Could you copy the records below exactly, leaving out any pictures they include?

(Raw data begins)

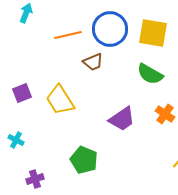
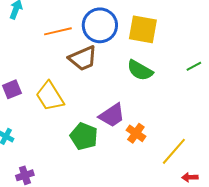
brown trapezoid: (93, 62) -> (83, 58), size x1.4
orange cross: (165, 114) -> (136, 133), moved
green pentagon: (84, 160) -> (84, 136), moved

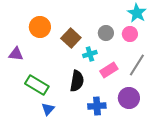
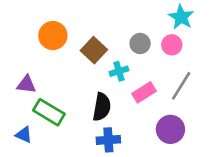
purple triangle: (16, 54) -> (26, 84), moved
blue cross: (97, 106) -> (108, 140), moved
blue triangle: (48, 109) -> (24, 135), moved, turned -48

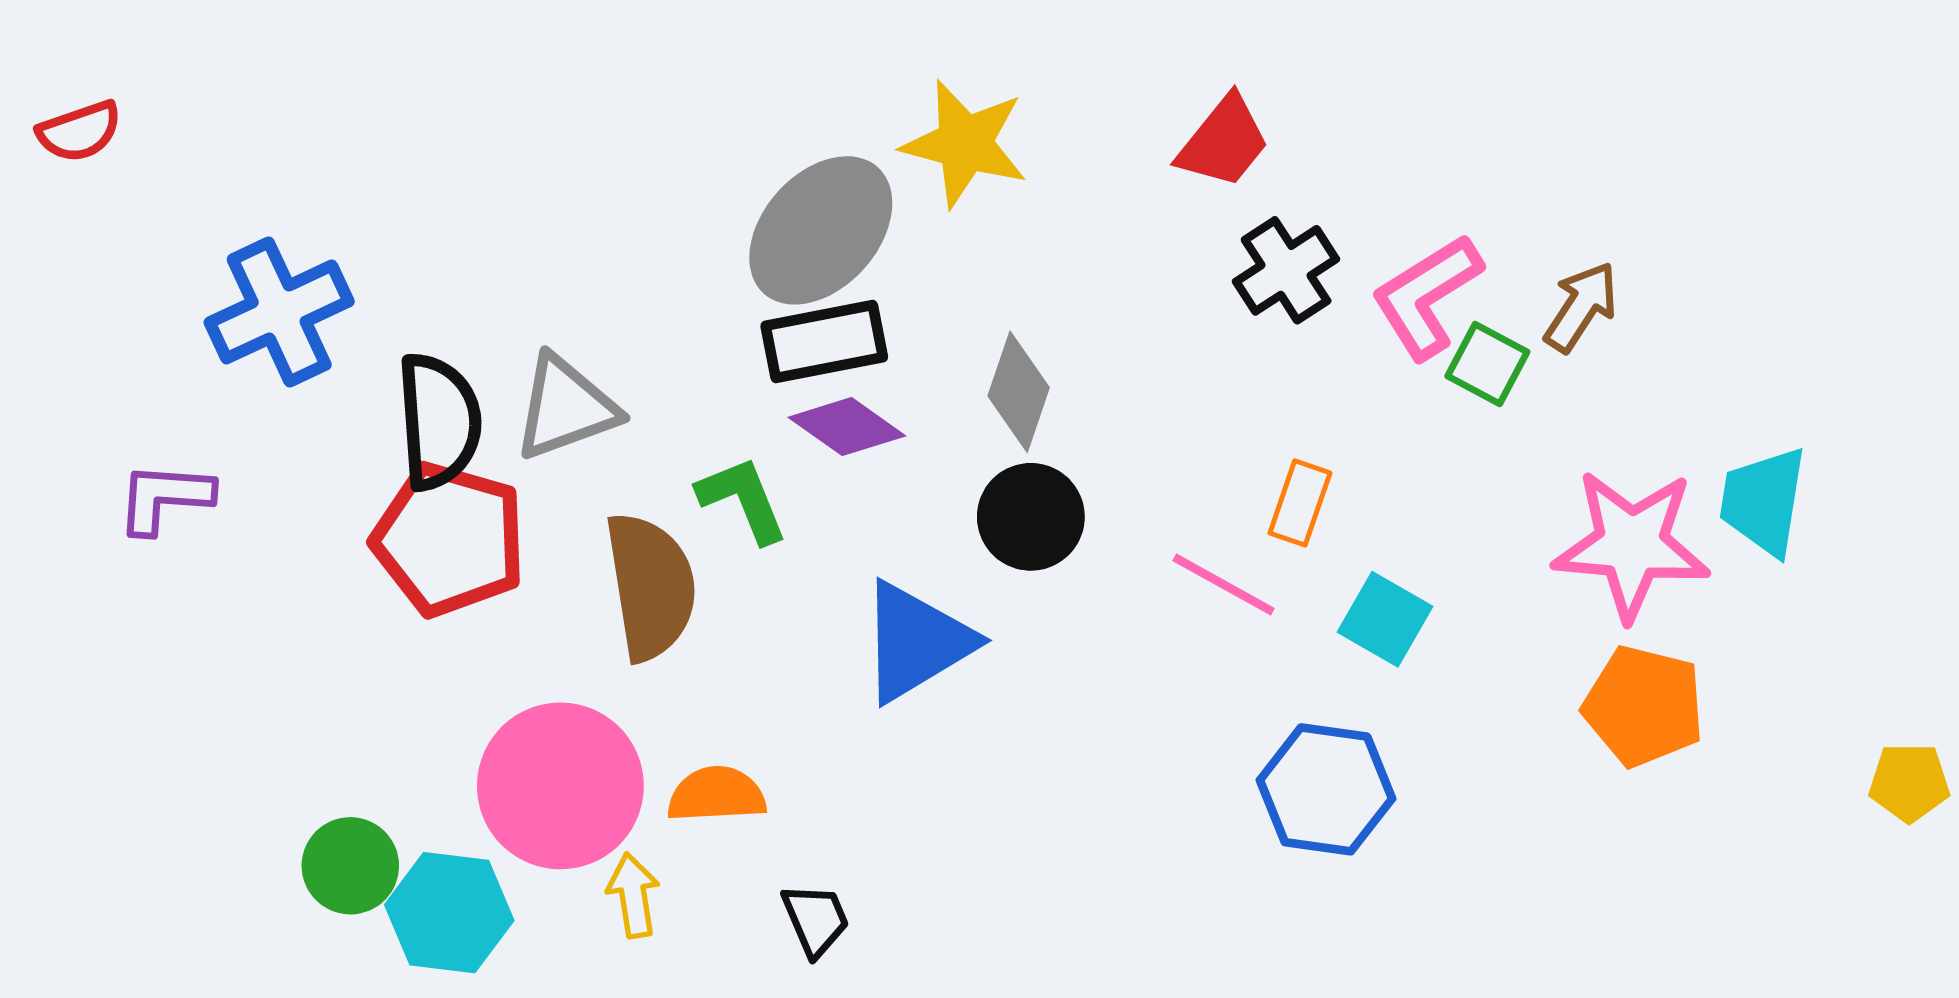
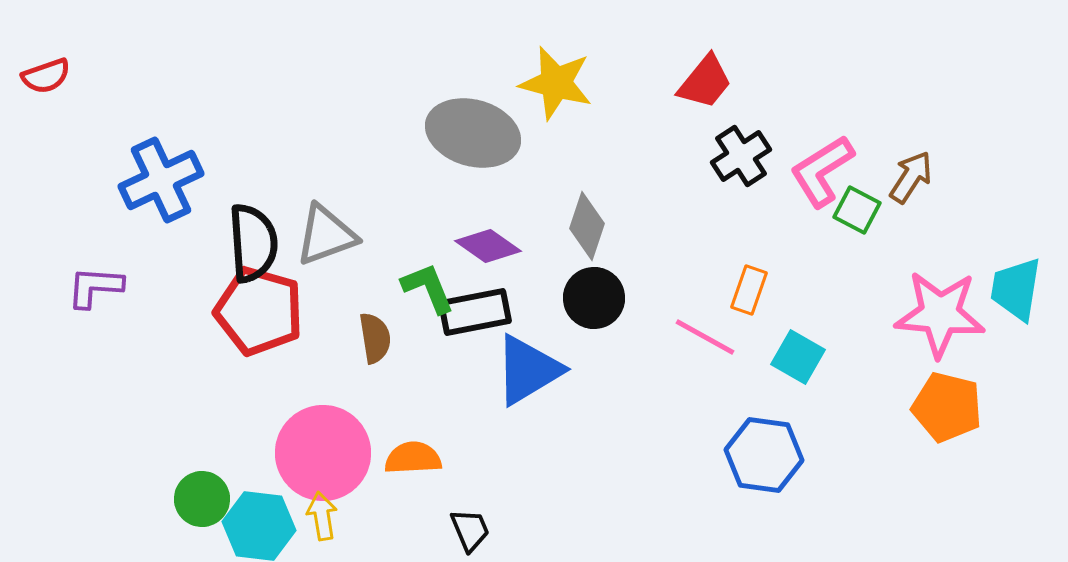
gray ellipse: (821, 230) -> (473, 133), turned 64
black rectangle: (824, 341) -> (475, 312), moved
brown semicircle: (651, 586) -> (375, 338), size x0.6
yellow arrow: (633, 895) -> (322, 516), moved

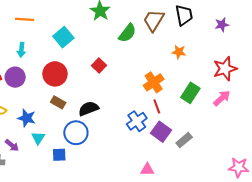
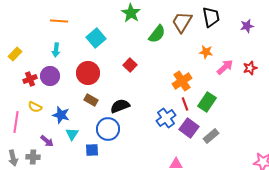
red star: (225, 69) -> (250, 68), size x0.6
green rectangle: (190, 93) -> (207, 102), moved
pink arrow: (222, 98) -> (225, 67), moved

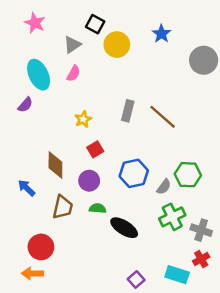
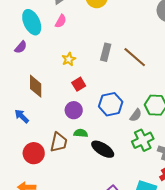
brown diamond: (55, 165) -> (36, 86), moved
brown trapezoid: (63, 207) -> (59, 142), moved
red circle: (41, 247) -> (34, 153), moved

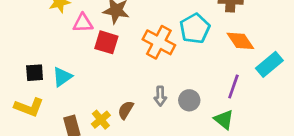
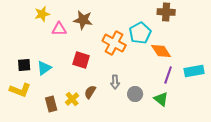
orange diamond: (240, 41) -> (161, 51), moved
red square: (106, 42) -> (81, 60), moved
cyan rectangle: (269, 64) -> (194, 71), moved, turned 30
gray circle: (189, 100) -> (135, 94), moved

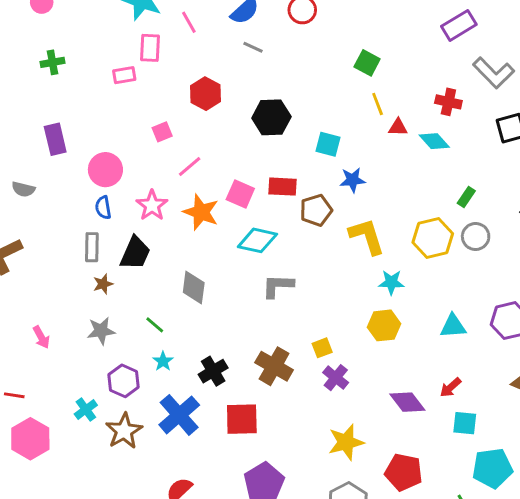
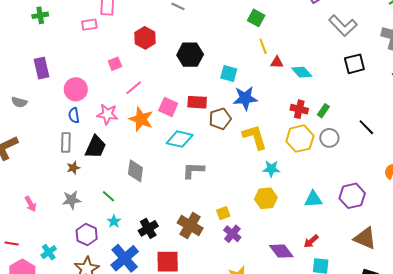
red cross: (448, 102) -> (299, 109), moved
blue star: (352, 180) -> (245, 98), size x1.4
pink star: (152, 205) -> (107, 114), turned -30
cyan cross: (86, 410) -> (49, 252), moved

(Raw data ends)

## Your solution
brown trapezoid: (93, 62) -> (83, 58), size x1.4
orange cross: (165, 114) -> (136, 133), moved
green pentagon: (84, 160) -> (84, 136), moved

purple triangle: (16, 54) -> (26, 84), moved
blue cross: (97, 106) -> (108, 140), moved
blue triangle: (48, 109) -> (24, 135), moved, turned -48

gray ellipse: (821, 230) -> (473, 133), turned 64
black rectangle: (824, 341) -> (475, 312), moved
brown semicircle: (651, 586) -> (375, 338), size x0.6
yellow arrow: (633, 895) -> (322, 516), moved

red star: (225, 69) -> (250, 68), size x0.6
green rectangle: (190, 93) -> (207, 102), moved
pink arrow: (222, 98) -> (225, 67), moved

brown diamond: (55, 165) -> (36, 86), moved
brown trapezoid: (63, 207) -> (59, 142), moved
red circle: (41, 247) -> (34, 153), moved

orange diamond: (240, 41) -> (161, 51), moved
red square: (106, 42) -> (81, 60), moved
cyan rectangle: (269, 64) -> (194, 71), moved, turned 30
gray circle: (189, 100) -> (135, 94), moved

red cross: (448, 102) -> (299, 109), moved
blue star: (352, 180) -> (245, 98), size x1.4
pink star: (152, 205) -> (107, 114), turned -30
cyan cross: (86, 410) -> (49, 252), moved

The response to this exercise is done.